▶ [To be done]:
Scan the listing that follows and report how many lines contain "stroma". Write the number alone.

▶ [Stored records]:
# # # # # # #

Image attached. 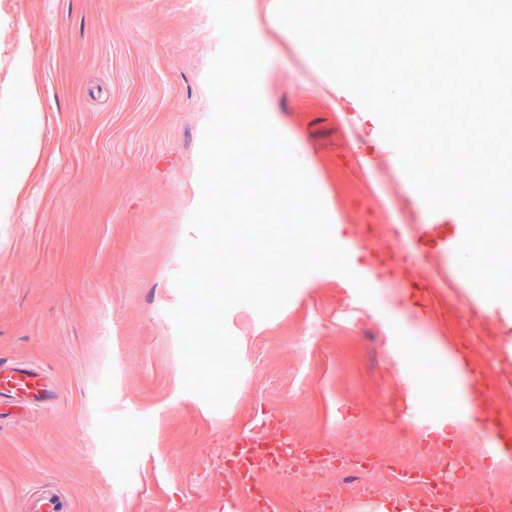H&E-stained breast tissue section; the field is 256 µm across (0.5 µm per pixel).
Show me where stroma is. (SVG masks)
<instances>
[{"mask_svg":"<svg viewBox=\"0 0 512 512\" xmlns=\"http://www.w3.org/2000/svg\"><path fill=\"white\" fill-rule=\"evenodd\" d=\"M247 9L267 54L264 108L302 145L332 229L358 243L355 262L377 278L373 298L316 271L270 318L235 306L226 325L243 371L227 405L185 391L169 311L183 250L199 236L190 217L215 112L206 76L221 37L209 0H0V106L32 84L44 117L24 195L0 189V360L38 367L54 394L49 406L0 396V512H23L46 488L72 512H215L218 483L195 474L267 412L287 418L298 447L336 456L302 504L284 474H264L284 512L314 507L358 453L376 468L325 512H377L411 493L384 490L385 460L413 467L445 454L396 418L418 362L448 390L435 410L448 420L447 448L470 461L458 497L490 476L497 512H512V463L483 455L477 418L453 420L445 366L453 352L492 374L488 395L512 412V357L499 351L512 343V307L433 277L439 242L413 237L415 225L437 221L421 194L381 164L383 208L347 176L356 158L378 153L379 118L341 86L319 90L320 68L270 0ZM413 276L431 289L416 295Z\"/></svg>","mask_w":512,"mask_h":512,"instance_id":"35a3bbf8","label":"stroma"}]
</instances>
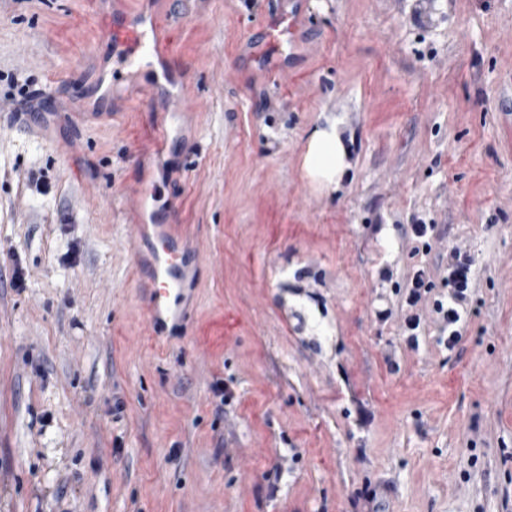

# # # # # # #

▶ [Solution to this problem]:
2